### Exercise instructions
Please pick out and copy every line in the items below that contains the string "clef". Matching is case-sensitive.

-- START The records --

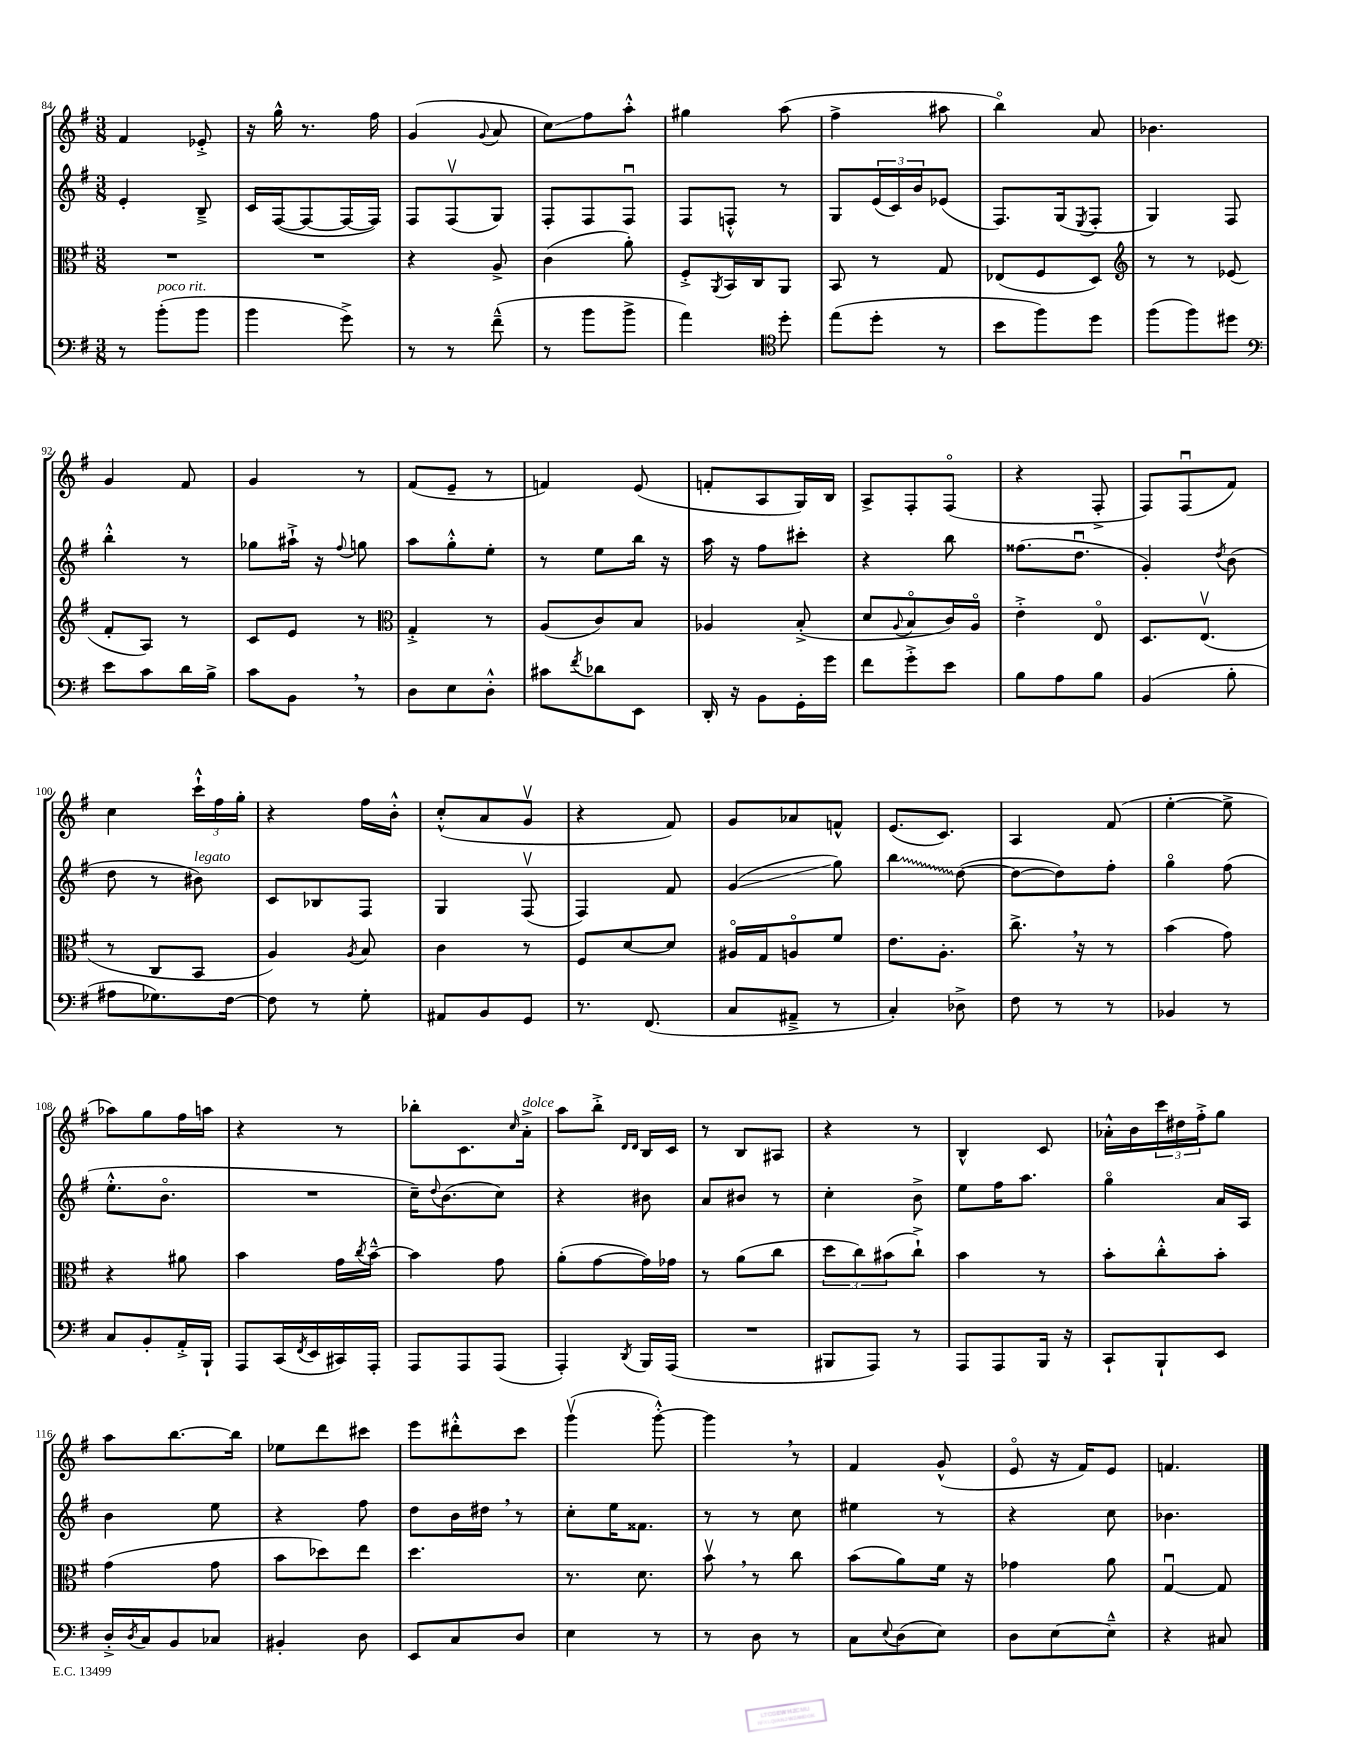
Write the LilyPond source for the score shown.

<<
\new StaffGroup <<
\new Staff = "s0" {
    \clef treble \key g \major \numericTimeSignature \time 3/8
    fis'4 ees'8-.-> |
    r16 g''16-^ r8. fis''16 |
    g'4( \appoggiatura { g'8 } a'8 |
    c''8\glissando) fis''8 a''8-.-^ |
    gis''4 a''8( |
    fis''4-> ais''8 |
    b''4\flageolet) a'8 |
    bes'4. |
    g'4 fis'8 |
    g'4 r8 |
    fis'8( e'8-- r8 |
    f'4) e'8( |
    f'8-. a8 g16) b16 |
    a8-> fis8-. fis8\flageolet( |
    r4 fis8-.-> |
    fis8) fis8\downbow( fis'8) |
    c''4 \tuplet 3/2 { c'''16-!-^ fis''16 g''16-. } |
    r4 fis''16 b'16-.-^ |
    c''8-.-^( a'8 g'8\upbow |
    r4 fis'8) |
    g'8 aes'8 f'8-^ |
    e'8.( c'8.) |
    a4 fis'8( |
    e''4~-. e''8-> |
    aes''8) g''8 fis''16 a''16 |
    r4 r8 |
    bes''8-. c'8. \grace { c''16 } a'16-.->^\markup { \italic "dolce" } |
    a''8 b''8-.-> \grace { d'16 d'16 } b16 c'16 |
    r8 b8 ais8 |
    r4 r8 |
    b4-^ c'8 |
    aes'16-.-^ b'16 \tuplet 3/2 { c'''16 dis''16 fis''16-.-> } g''8 |
    a''8 b''8.~ b''16 |
    ees''8 d'''8 cis'''8 |
    e'''8 dis'''8-.-^ c'''8 |
    g'''4\upbow( g'''8~-.-^) |
    g'''4 \breathe r8 |
    fis'4 g'8-^( |
    e'8\flageolet r16 fis'16) e'8 |
    f'4. \bar "|." |
}
\new Staff = "s1" {
    \clef treble \key g \major \numericTimeSignature \time 3/8
    e'4-. b8---> |
    c'16 fis16~( fis8~ fis16~ fis16) |
    fis8 fis8\upbow( g8) |
    fis8-. fis8 fis8\downbow |
    fis8 f8-.-^ r8 |
    g8 \tuplet 3/2 { e'16( c'16) b'16 } ees'8( |
    fis8.) g16( \acciaccatura { e8 } fis8-. |
    g4) fis8 |
    b''4-.-^ r8 |
    ges''8 ais''16-!-> r16 \appoggiatura { fis''8 } g''8 |
    a''8 g''8-.-^ e''8-. |
    r8 e''8 b''16 r16 |
    a''16 r16 fis''8 cis'''8-. |
    r4 b''8 |
    fisis''8.( d''8.\downbow |
    g'4-.) \acciaccatura { d''8 } b'8( |
    d''8 r8 bis'8^\markup { \italic "legato" }) |
    c'8 bes8 fis8 |
    g4 fis8\upbow( |
    fis4) fis'8 |
    g'4\glissando( g''8) |
    \once \override Glissando.style = #'zigzag b''4\glissando d''8~( |
    d''8~ d''8) fis''8-. |
    g''4\flageolet fis''8( |
    e''8.-.-^ b'8.\flageolet |
    R4. |
    c''16--) \appoggiatura { d''8 } b'8.( c''8) |
    r4 bis'8 |
    a'8 bis'8 r8 |
    c''4-. b'8-> |
    e''8 fis''16 a''8. |
    g''4\flageolet a'16 a16 |
    b'4 e''8 |
    r4 fis''8 |
    d''8 b'16 dis''16 \breathe r8 |
    c''8-. e''16 fisis'8. |
    r8 r8 c''8 |
    eis''4 r8 |
    r4 c''8 |
    bes'4. \bar "|." |
}
\new Staff = "s2" {
    \clef alto \key g \major \numericTimeSignature \time 3/8
    R4. |
    R4. |
    r4 a8-> |
    c'4( a'8-.) |
    fis8-.-> \acciaccatura { a,8 } b,16 c16 a,8 |
    b,8 r8 g8 |
    ees8( fis8 d8) |
    \clef treble r8 r8 ees'8( |
    fis'8-. a8) r8 |
    c'8 e'8 r8 |
    \clef alto g4-.-> r8 |
    a8( c'8) b8 |
    aes4 b8-.->( |
    d'8 \appoggiatura { a8 } b8\flageolet c'16) a16\flageolet |
    e'4-.-> e8\flageolet |
    d8. e8.\upbow( |
    r8 c8 b,8 |
    a4) \acciaccatura { a8 } b8 |
    c'4 r8 |
    fis8 d'8~ d'8 |
    ais16\flageolet g16 a8\flageolet fis'8 |
    e'8. a8.-. |
    c''8.-> \breathe r16 r8 |
    b'4( g'8) |
    r4 ais'8 |
    b'4 g'16 \acciaccatura { c''8 } b'16~---^ |
    b'4 g'8 |
    a'8-.( g'8~ g'16) ges'16 |
    r8 a'8( c''8 |
    \tuplet 3/2 { d''8 c''8) bis'8( } c''8-!->) |
    b'4 r8 |
    b'8-. c''8-.-^ b'8-. |
    g'4( g'8 |
    b'8 des''8) e''8 |
    d''4. |
    r8. d'8. |
    b'8\upbow \breathe r8 c''8 |
    b'8( a'8) fis'16 r16 |
    ges'4 a'8 |
    g4~\downbow g8 \bar "|." |
}
\new Staff = "s3" {
    \clef bass \key g \major \numericTimeSignature \time 3/8
    r8 b'8-.^\markup { \italic "poco rit." }( b'8 |
    b'4 g'8->) |
    r8 r8 fis'8---^( |
    r8 b'8 b'8-> |
    a'4) \clef tenor d''8-. |
    e''8( d''8-. r8 |
    b'8 fis''8) d''8 |
    fis''8( fis''8) dis''8 |
    \clef bass e'8 c'8 d'16 b16-> |
    c'8 b,8 \breathe r8 |
    d8 e8 d8-.-^ |
    cis'8 \acciaccatura { fis'8 } des'8 e,8 |
    d,16-. r16 b,8 g,16-. g'16 |
    fis'8 g'8-.-> e'8 |
    b8 a8 b8 |
    b,4( b8-. |
    ais8 ges8.) fis16~ |
    fis8 r8 g8-. |
    ais,8 b,8 g,8 |
    r8. fis,8.( |
    c8 ais,8---> r8 |
    c4-.) des8-> |
    fis8 r8 r8 |
    bes,4 r8 |
    c8 b,8-. a,16-.-> b,,16-! |
    a,,8 c,16( \acciaccatura { fis,8 } e,16 cis,16) a,,16-. |
    a,,8 a,,8 a,,8( |
    a,,4-.) \acciaccatura { d,8 } b,,16 a,,16( |
    R4. |
    bis,,8 a,,8) r8 |
    a,,8 a,,8 b,,16 r16 |
    c,8-! b,,8-! e,8 |
    d16-.-> \acciaccatura { d8 } c16 b,8 ces8 |
    bis,4-. d8 |
    e,8 c8 d8 |
    e4 r8 |
    r8 d8 r8 |
    c8 \appoggiatura { e8 } d8( e8) |
    d8 e8~ e8---^ |
    r4 cis8 \bar "|." |
}
>>
>>
\layout { \context { \Score currentBarNumber = #84 } }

-- END The records --

### Exercise output
    \clef treble \key g \major \numericTimeSignature \time 3/8
    \clef treble \key g \major \numericTimeSignature \time 3/8
    \clef alto \key g \major \numericTimeSignature \time 3/8
    \clef treble r8 r8 ees'8( |
    \clef alto g4-.-> r8 |
    \clef bass \key g \major \numericTimeSignature \time 3/8
    a'4) \clef tenor d''8-. |
    \clef bass e'8 c'8 d'16 b16-> |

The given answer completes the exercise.